EXERCISE DIRECTIONS: Transcribe the entries word for word, beginning at the line that contains "Bob Eastwood (204, 1151)" and stopping after the line that contains "Woody Blackburn (204, 843)".

[Begin RECORD EXTRACTS]

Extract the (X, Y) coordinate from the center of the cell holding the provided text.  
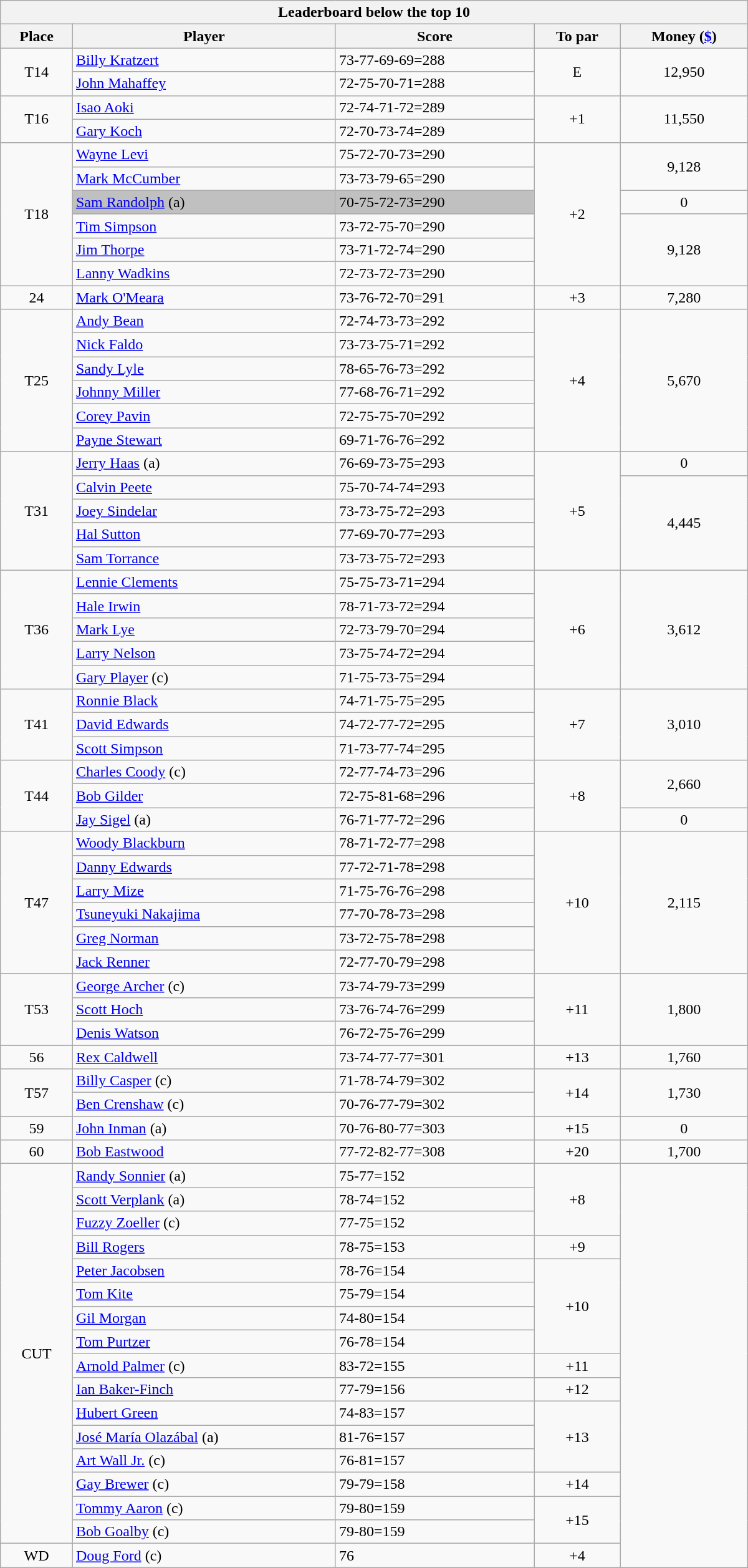
Bob Eastwood (204, 1151)
78-65-76-73=292 (434, 368)
Gary Player (c) (204, 676)
70-76-80-77=303 (434, 1128)
75-70-74-74=293 (434, 487)
78-71-73-72=294 (434, 605)
T14 (37, 72)
Larry Mize (204, 890)
73-73-75-71=292 (434, 345)
76-78=154 (434, 1341)
73-74-79-73=299 (434, 985)
4,445 (684, 522)
Corey Pavin (204, 416)
T44 (37, 795)
Jim Thorpe (204, 249)
Sam Torrance (204, 558)
+20 (577, 1151)
56 (37, 1057)
71-78-74-79=302 (434, 1080)
T25 (37, 380)
Leaderboard below the top 10 (374, 12)
77-75=152 (434, 1222)
69-71-76-76=292 (434, 439)
Arnold Palmer (c) (204, 1364)
+1 (577, 119)
To par (577, 36)
E (577, 72)
Larry Nelson (204, 653)
Woody Blackburn (204, 843)
Calvin Peete (204, 487)
76 (434, 1555)
Rex Caldwell (204, 1057)
76-72-75-76=299 (434, 1032)
George Archer (c) (204, 985)
WD (37, 1555)
24 (37, 297)
Money ($) (684, 36)
Billy Kratzert (204, 60)
Fuzzy Zoeller (c) (204, 1222)
Ben Crenshaw (c) (204, 1104)
Wayne Levi (204, 155)
72-74-73-73=292 (434, 321)
Doug Ford (c) (204, 1555)
71-75-73-75=294 (434, 676)
Charles Coody (c) (204, 772)
Jack Renner (204, 961)
Danny Edwards (204, 866)
+6 (577, 629)
76-71-77-72=296 (434, 819)
Andy Bean (204, 321)
77-68-76-71=292 (434, 392)
+2 (577, 214)
Hubert Green (204, 1412)
2,115 (684, 902)
73-76-72-70=291 (434, 297)
72-75-81-68=296 (434, 795)
77-70-78-73=298 (434, 914)
Joey Sindelar (204, 511)
Gil Morgan (204, 1317)
Tim Simpson (204, 226)
78-71-72-77=298 (434, 843)
Player (204, 36)
+7 (577, 724)
David Edwards (204, 724)
59 (37, 1128)
John Inman (a) (204, 1128)
78-75=153 (434, 1246)
Isao Aoki (204, 107)
73-77-69-69=288 (434, 60)
T36 (37, 629)
71-75-76-76=298 (434, 890)
1,760 (684, 1057)
75-79=154 (434, 1293)
Place (37, 36)
77-69-70-77=293 (434, 534)
Payne Stewart (204, 439)
José María Olazábal (a) (204, 1436)
72-75-75-70=292 (434, 416)
Mark McCumber (204, 178)
76-69-73-75=293 (434, 463)
Jerry Haas (a) (204, 463)
3,612 (684, 629)
72-74-71-72=289 (434, 107)
CUT (37, 1353)
Randy Sonnier (a) (204, 1175)
72-77-74-73=296 (434, 772)
John Mahaffey (204, 84)
T57 (37, 1092)
74-83=157 (434, 1412)
Mark O'Meara (204, 297)
T53 (37, 1009)
72-75-70-71=288 (434, 84)
Mark Lye (204, 629)
78-74=152 (434, 1199)
Peter Jacobsen (204, 1270)
Bob Gilder (204, 795)
78-76=154 (434, 1270)
T31 (37, 511)
3,010 (684, 724)
7,280 (684, 297)
74-72-77-72=295 (434, 724)
79-79=158 (434, 1484)
Bob Goalby (c) (204, 1531)
74-80=154 (434, 1317)
81-76=157 (434, 1436)
77-72-82-77=308 (434, 1151)
77-79=156 (434, 1388)
73-72-75-70=290 (434, 226)
73-72-75-78=298 (434, 937)
Lanny Wadkins (204, 273)
71-73-77-74=295 (434, 748)
73-76-74-76=299 (434, 1009)
T47 (37, 902)
72-73-79-70=294 (434, 629)
Hale Irwin (204, 605)
Gay Brewer (c) (204, 1484)
72-70-73-74=289 (434, 131)
74-71-75-75=295 (434, 701)
75-77=152 (434, 1175)
75-75-73-71=294 (434, 582)
72-77-70-79=298 (434, 961)
70-76-77-79=302 (434, 1104)
72-73-72-73=290 (434, 273)
1,800 (684, 1009)
Billy Casper (c) (204, 1080)
76-81=157 (434, 1460)
Sam Randolph (a) (204, 202)
1,730 (684, 1092)
2,660 (684, 784)
T41 (37, 724)
T18 (37, 214)
Hal Sutton (204, 534)
73-74-77-77=301 (434, 1057)
T16 (37, 119)
12,950 (684, 72)
5,670 (684, 380)
60 (37, 1151)
Jay Sigel (a) (204, 819)
+3 (577, 297)
+12 (577, 1388)
73-73-79-65=290 (434, 178)
Gary Koch (204, 131)
Scott Hoch (204, 1009)
Tom Kite (204, 1293)
Nick Faldo (204, 345)
Bill Rogers (204, 1246)
83-72=155 (434, 1364)
Tom Purtzer (204, 1341)
Tommy Aaron (c) (204, 1507)
Denis Watson (204, 1032)
Sandy Lyle (204, 368)
1,700 (684, 1151)
+9 (577, 1246)
Scott Simpson (204, 748)
73-71-72-74=290 (434, 249)
73-75-74-72=294 (434, 653)
Greg Norman (204, 937)
Scott Verplank (a) (204, 1199)
Score (434, 36)
Ian Baker-Finch (204, 1388)
Art Wall Jr. (c) (204, 1460)
Tsuneyuki Nakajima (204, 914)
Lennie Clements (204, 582)
+5 (577, 511)
Ronnie Black (204, 701)
11,550 (684, 119)
77-72-71-78=298 (434, 866)
75-72-70-73=290 (434, 155)
Johnny Miller (204, 392)
70-75-72-73=290 (434, 202)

[End RECORD EXTRACTS]

PROBLEM SOLUTION:
Bob Eastwood (204, 1151)
78-65-76-73=292 (434, 368)
Gary Player (c) (204, 676)
70-76-80-77=303 (434, 1128)
75-70-74-74=293 (434, 487)
78-71-73-72=294 (434, 605)
T14 (37, 72)
Larry Mize (204, 890)
73-73-75-71=292 (434, 345)
76-78=154 (434, 1341)
73-74-79-73=299 (434, 985)
4,445 (684, 522)
Corey Pavin (204, 416)
T44 (37, 795)
Jim Thorpe (204, 249)
Sam Torrance (204, 558)
+20 (577, 1151)
56 (37, 1057)
71-78-74-79=302 (434, 1080)
T25 (37, 380)
Leaderboard below the top 10 (374, 12)
77-75=152 (434, 1222)
69-71-76-76=292 (434, 439)
Arnold Palmer (c) (204, 1364)
+1 (577, 119)
To par (577, 36)
E (577, 72)
Larry Nelson (204, 653)
Woody Blackburn (204, 843)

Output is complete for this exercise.